Top of Available data

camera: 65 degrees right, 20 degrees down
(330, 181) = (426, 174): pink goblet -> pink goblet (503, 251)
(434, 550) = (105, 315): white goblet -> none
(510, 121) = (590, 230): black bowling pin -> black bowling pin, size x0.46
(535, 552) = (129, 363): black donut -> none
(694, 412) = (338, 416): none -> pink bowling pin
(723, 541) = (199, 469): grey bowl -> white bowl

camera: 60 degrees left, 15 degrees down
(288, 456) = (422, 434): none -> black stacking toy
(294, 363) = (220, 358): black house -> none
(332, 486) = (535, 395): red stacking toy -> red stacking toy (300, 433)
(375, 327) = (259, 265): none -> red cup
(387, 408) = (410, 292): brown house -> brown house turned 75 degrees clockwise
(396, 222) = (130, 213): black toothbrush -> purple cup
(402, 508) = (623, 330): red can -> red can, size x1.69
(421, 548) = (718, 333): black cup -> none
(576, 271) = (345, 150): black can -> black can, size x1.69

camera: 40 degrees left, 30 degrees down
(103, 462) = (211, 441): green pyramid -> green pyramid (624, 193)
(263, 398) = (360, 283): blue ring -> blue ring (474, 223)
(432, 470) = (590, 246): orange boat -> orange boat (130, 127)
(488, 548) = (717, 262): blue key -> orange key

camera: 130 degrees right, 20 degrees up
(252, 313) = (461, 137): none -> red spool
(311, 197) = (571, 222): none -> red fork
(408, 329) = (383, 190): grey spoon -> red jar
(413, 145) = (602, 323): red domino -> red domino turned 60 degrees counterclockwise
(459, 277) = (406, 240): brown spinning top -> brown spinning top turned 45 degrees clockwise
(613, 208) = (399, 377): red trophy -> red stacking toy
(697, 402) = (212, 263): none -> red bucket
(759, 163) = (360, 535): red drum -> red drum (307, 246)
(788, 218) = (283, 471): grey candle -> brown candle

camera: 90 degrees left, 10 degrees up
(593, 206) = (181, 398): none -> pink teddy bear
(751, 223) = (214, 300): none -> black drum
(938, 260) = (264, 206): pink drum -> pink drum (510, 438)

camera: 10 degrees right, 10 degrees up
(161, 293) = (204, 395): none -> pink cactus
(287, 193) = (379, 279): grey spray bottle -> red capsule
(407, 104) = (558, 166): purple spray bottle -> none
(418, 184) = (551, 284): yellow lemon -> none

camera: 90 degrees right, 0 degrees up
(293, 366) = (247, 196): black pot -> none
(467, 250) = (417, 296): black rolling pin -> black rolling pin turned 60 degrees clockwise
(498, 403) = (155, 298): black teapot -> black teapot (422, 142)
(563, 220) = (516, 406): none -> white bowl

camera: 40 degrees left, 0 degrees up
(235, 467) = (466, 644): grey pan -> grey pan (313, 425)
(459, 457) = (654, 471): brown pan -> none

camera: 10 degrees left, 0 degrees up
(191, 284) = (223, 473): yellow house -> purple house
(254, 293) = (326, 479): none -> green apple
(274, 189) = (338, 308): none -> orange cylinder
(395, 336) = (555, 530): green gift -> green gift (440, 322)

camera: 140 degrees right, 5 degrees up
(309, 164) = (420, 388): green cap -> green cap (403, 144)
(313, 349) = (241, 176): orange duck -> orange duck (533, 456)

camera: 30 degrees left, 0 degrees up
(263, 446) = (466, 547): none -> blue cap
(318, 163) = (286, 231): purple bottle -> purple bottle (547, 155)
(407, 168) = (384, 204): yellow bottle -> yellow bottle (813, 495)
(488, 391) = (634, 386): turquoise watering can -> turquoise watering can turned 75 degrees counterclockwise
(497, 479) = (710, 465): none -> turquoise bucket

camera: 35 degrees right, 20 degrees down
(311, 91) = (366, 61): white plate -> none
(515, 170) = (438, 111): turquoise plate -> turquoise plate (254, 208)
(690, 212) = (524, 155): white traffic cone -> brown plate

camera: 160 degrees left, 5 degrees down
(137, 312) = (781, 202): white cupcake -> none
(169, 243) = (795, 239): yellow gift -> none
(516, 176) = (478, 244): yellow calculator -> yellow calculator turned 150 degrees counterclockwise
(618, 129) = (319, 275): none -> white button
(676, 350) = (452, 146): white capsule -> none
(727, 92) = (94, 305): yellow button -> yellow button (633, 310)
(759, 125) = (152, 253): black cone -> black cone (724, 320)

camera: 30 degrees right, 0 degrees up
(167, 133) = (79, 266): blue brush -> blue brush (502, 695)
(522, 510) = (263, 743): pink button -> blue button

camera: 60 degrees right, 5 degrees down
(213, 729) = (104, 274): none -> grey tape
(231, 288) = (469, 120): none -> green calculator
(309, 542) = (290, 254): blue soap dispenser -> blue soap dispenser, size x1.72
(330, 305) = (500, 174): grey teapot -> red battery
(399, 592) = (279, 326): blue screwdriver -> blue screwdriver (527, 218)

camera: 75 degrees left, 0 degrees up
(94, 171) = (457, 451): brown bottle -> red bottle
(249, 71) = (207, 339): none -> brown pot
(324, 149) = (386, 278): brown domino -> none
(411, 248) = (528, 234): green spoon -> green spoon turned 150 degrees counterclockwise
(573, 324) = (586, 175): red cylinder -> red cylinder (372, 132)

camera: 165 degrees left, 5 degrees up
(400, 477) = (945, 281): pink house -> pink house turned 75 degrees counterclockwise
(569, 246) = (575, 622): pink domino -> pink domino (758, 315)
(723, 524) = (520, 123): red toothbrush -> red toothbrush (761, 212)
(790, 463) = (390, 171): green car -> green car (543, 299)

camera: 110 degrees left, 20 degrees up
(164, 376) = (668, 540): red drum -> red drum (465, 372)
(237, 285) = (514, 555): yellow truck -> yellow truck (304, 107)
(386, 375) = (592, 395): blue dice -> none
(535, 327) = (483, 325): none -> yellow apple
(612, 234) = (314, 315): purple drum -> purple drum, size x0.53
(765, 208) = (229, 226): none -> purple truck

Bottom of Available data

▶ _Task brief_
Your task is to write out every record exactly.

▶ _Response area_
camera: 65 degrees right, 20 degrees down
(330, 181) = (426, 174): pink goblet -> pink goblet (503, 251)
(434, 550) = (105, 315): white goblet -> none
(510, 121) = (590, 230): black bowling pin -> black bowling pin, size x0.46
(535, 552) = (129, 363): black donut -> none
(694, 412) = (338, 416): none -> pink bowling pin
(723, 541) = (199, 469): grey bowl -> white bowl

camera: 60 degrees left, 15 degrees down
(288, 456) = (422, 434): none -> black stacking toy
(294, 363) = (220, 358): black house -> none
(332, 486) = (535, 395): red stacking toy -> red stacking toy (300, 433)
(375, 327) = (259, 265): none -> red cup
(387, 408) = (410, 292): brown house -> brown house turned 75 degrees clockwise
(396, 222) = (130, 213): black toothbrush -> purple cup
(402, 508) = (623, 330): red can -> red can, size x1.69
(421, 548) = (718, 333): black cup -> none
(576, 271) = (345, 150): black can -> black can, size x1.69

camera: 40 degrees left, 30 degrees down
(103, 462) = (211, 441): green pyramid -> green pyramid (624, 193)
(263, 398) = (360, 283): blue ring -> blue ring (474, 223)
(432, 470) = (590, 246): orange boat -> orange boat (130, 127)
(488, 548) = (717, 262): blue key -> orange key

camera: 130 degrees right, 20 degrees up
(252, 313) = (461, 137): none -> red spool
(311, 197) = (571, 222): none -> red fork
(408, 329) = (383, 190): grey spoon -> red jar
(413, 145) = (602, 323): red domino -> red domino turned 60 degrees counterclockwise
(459, 277) = (406, 240): brown spinning top -> brown spinning top turned 45 degrees clockwise
(613, 208) = (399, 377): red trophy -> red stacking toy
(697, 402) = (212, 263): none -> red bucket
(759, 163) = (360, 535): red drum -> red drum (307, 246)
(788, 218) = (283, 471): grey candle -> brown candle

camera: 90 degrees left, 10 degrees up
(593, 206) = (181, 398): none -> pink teddy bear
(751, 223) = (214, 300): none -> black drum
(938, 260) = (264, 206): pink drum -> pink drum (510, 438)

camera: 10 degrees right, 10 degrees up
(161, 293) = (204, 395): none -> pink cactus
(287, 193) = (379, 279): grey spray bottle -> red capsule
(407, 104) = (558, 166): purple spray bottle -> none
(418, 184) = (551, 284): yellow lemon -> none

camera: 90 degrees right, 0 degrees up
(293, 366) = (247, 196): black pot -> none
(467, 250) = (417, 296): black rolling pin -> black rolling pin turned 60 degrees clockwise
(498, 403) = (155, 298): black teapot -> black teapot (422, 142)
(563, 220) = (516, 406): none -> white bowl

camera: 40 degrees left, 0 degrees up
(235, 467) = (466, 644): grey pan -> grey pan (313, 425)
(459, 457) = (654, 471): brown pan -> none

camera: 10 degrees left, 0 degrees up
(191, 284) = (223, 473): yellow house -> purple house
(254, 293) = (326, 479): none -> green apple
(274, 189) = (338, 308): none -> orange cylinder
(395, 336) = (555, 530): green gift -> green gift (440, 322)

camera: 140 degrees right, 5 degrees up
(309, 164) = (420, 388): green cap -> green cap (403, 144)
(313, 349) = (241, 176): orange duck -> orange duck (533, 456)

camera: 30 degrees left, 0 degrees up
(263, 446) = (466, 547): none -> blue cap
(318, 163) = (286, 231): purple bottle -> purple bottle (547, 155)
(407, 168) = (384, 204): yellow bottle -> yellow bottle (813, 495)
(488, 391) = (634, 386): turquoise watering can -> turquoise watering can turned 75 degrees counterclockwise
(497, 479) = (710, 465): none -> turquoise bucket

camera: 35 degrees right, 20 degrees down
(311, 91) = (366, 61): white plate -> none
(515, 170) = (438, 111): turquoise plate -> turquoise plate (254, 208)
(690, 212) = (524, 155): white traffic cone -> brown plate

camera: 160 degrees left, 5 degrees down
(137, 312) = (781, 202): white cupcake -> none
(169, 243) = (795, 239): yellow gift -> none
(516, 176) = (478, 244): yellow calculator -> yellow calculator turned 150 degrees counterclockwise
(618, 129) = (319, 275): none -> white button
(676, 350) = (452, 146): white capsule -> none
(727, 92) = (94, 305): yellow button -> yellow button (633, 310)
(759, 125) = (152, 253): black cone -> black cone (724, 320)

camera: 30 degrees right, 0 degrees up
(167, 133) = (79, 266): blue brush -> blue brush (502, 695)
(522, 510) = (263, 743): pink button -> blue button

camera: 60 degrees right, 5 degrees down
(213, 729) = (104, 274): none -> grey tape
(231, 288) = (469, 120): none -> green calculator
(309, 542) = (290, 254): blue soap dispenser -> blue soap dispenser, size x1.72
(330, 305) = (500, 174): grey teapot -> red battery
(399, 592) = (279, 326): blue screwdriver -> blue screwdriver (527, 218)

camera: 75 degrees left, 0 degrees up
(94, 171) = (457, 451): brown bottle -> red bottle
(249, 71) = (207, 339): none -> brown pot
(324, 149) = (386, 278): brown domino -> none
(411, 248) = (528, 234): green spoon -> green spoon turned 150 degrees counterclockwise
(573, 324) = (586, 175): red cylinder -> red cylinder (372, 132)

camera: 165 degrees left, 5 degrees up
(400, 477) = (945, 281): pink house -> pink house turned 75 degrees counterclockwise
(569, 246) = (575, 622): pink domino -> pink domino (758, 315)
(723, 524) = (520, 123): red toothbrush -> red toothbrush (761, 212)
(790, 463) = (390, 171): green car -> green car (543, 299)

camera: 110 degrees left, 20 degrees up
(164, 376) = (668, 540): red drum -> red drum (465, 372)
(237, 285) = (514, 555): yellow truck -> yellow truck (304, 107)
(386, 375) = (592, 395): blue dice -> none
(535, 327) = (483, 325): none -> yellow apple
(612, 234) = (314, 315): purple drum -> purple drum, size x0.53
(765, 208) = (229, 226): none -> purple truck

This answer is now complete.